Material for this exercise -
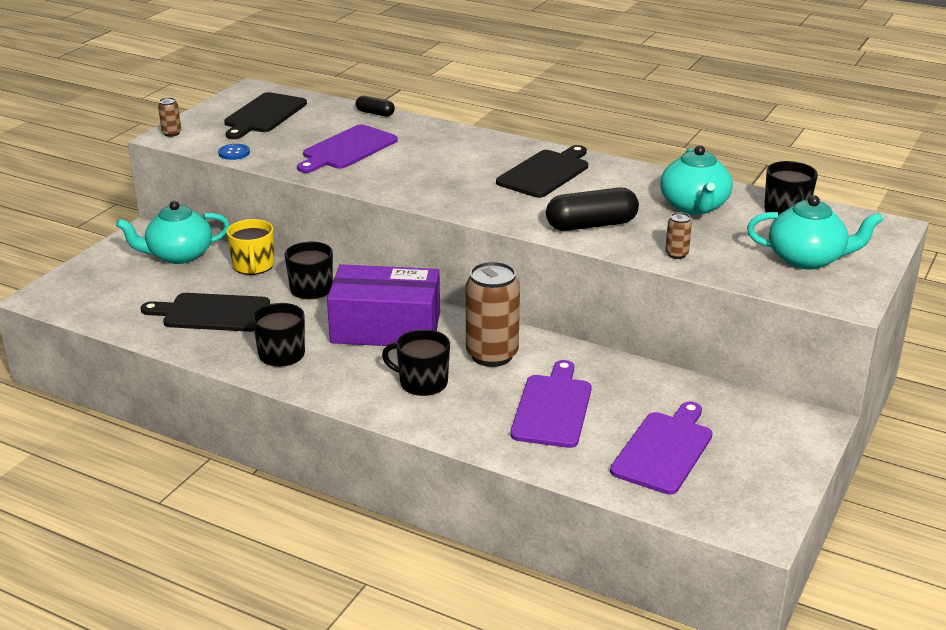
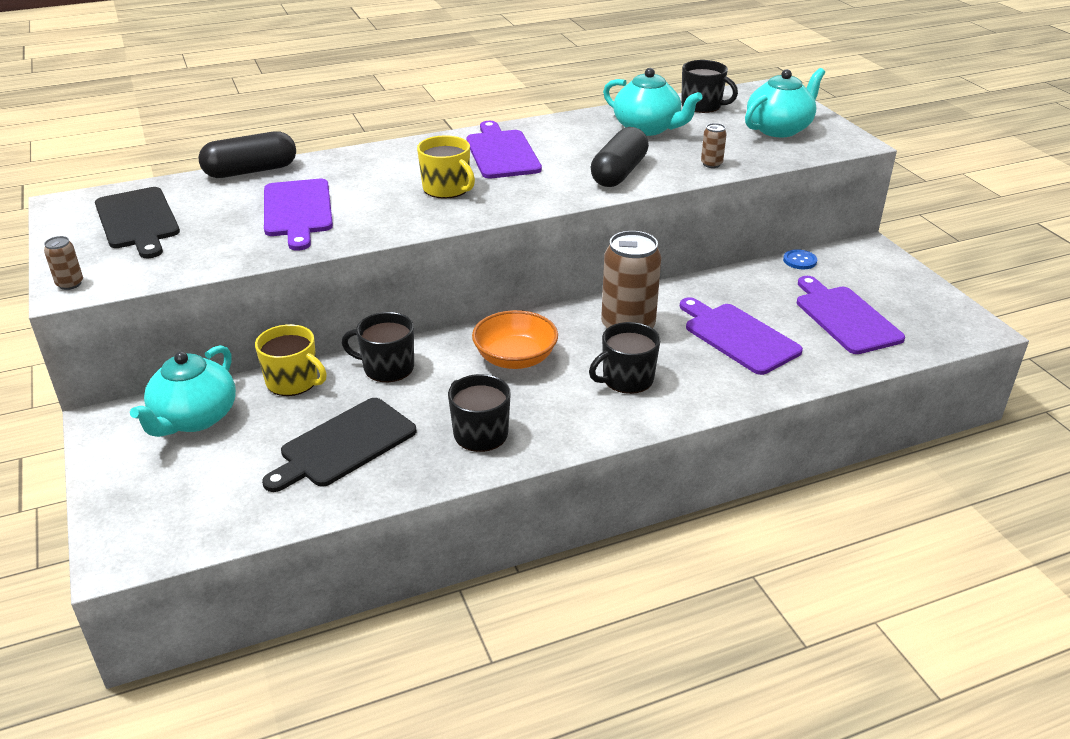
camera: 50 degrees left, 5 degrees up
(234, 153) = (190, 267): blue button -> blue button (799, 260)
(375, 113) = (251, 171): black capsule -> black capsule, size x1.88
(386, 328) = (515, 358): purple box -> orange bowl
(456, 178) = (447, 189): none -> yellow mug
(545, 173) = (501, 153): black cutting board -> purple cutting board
---
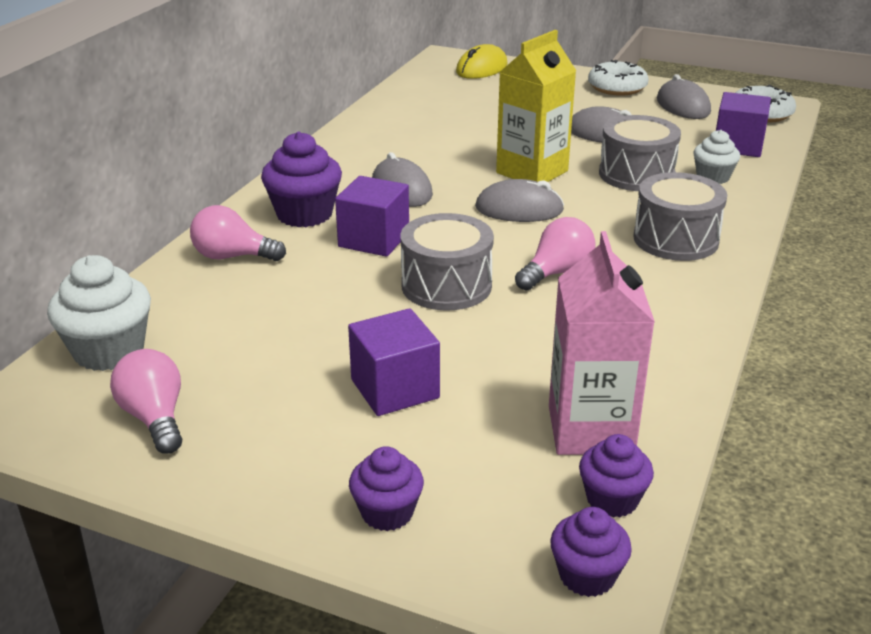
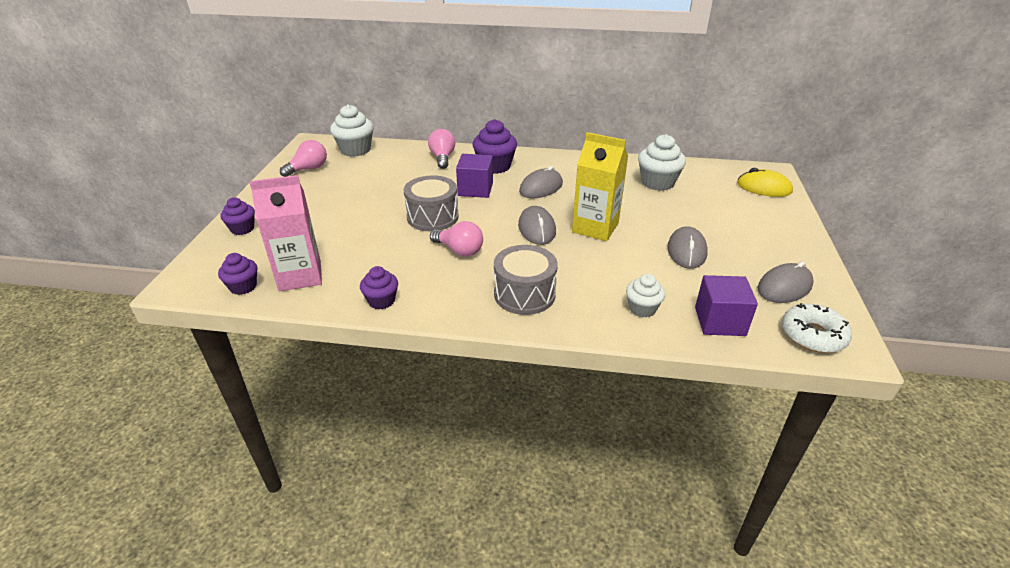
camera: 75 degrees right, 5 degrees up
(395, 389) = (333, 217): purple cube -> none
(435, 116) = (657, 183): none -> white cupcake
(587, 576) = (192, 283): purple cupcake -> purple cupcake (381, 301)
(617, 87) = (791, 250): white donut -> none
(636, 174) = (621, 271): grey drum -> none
==
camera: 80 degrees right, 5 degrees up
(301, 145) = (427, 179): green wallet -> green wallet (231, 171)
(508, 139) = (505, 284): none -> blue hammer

Work item - Return exactly, and only, the lines above starting at the line that contains "camera: 50 degrees left, 5 degrees up" and ending at the line that contains "(545, 173) = (501, 153): black".

Response to the task -
camera: 50 degrees left, 5 degrees up
(234, 153) = (190, 267): blue button -> blue button (799, 260)
(375, 113) = (251, 171): black capsule -> black capsule, size x1.88
(386, 328) = (515, 358): purple box -> orange bowl
(456, 178) = (447, 189): none -> yellow mug
(545, 173) = (501, 153): black cutting board -> purple cutting board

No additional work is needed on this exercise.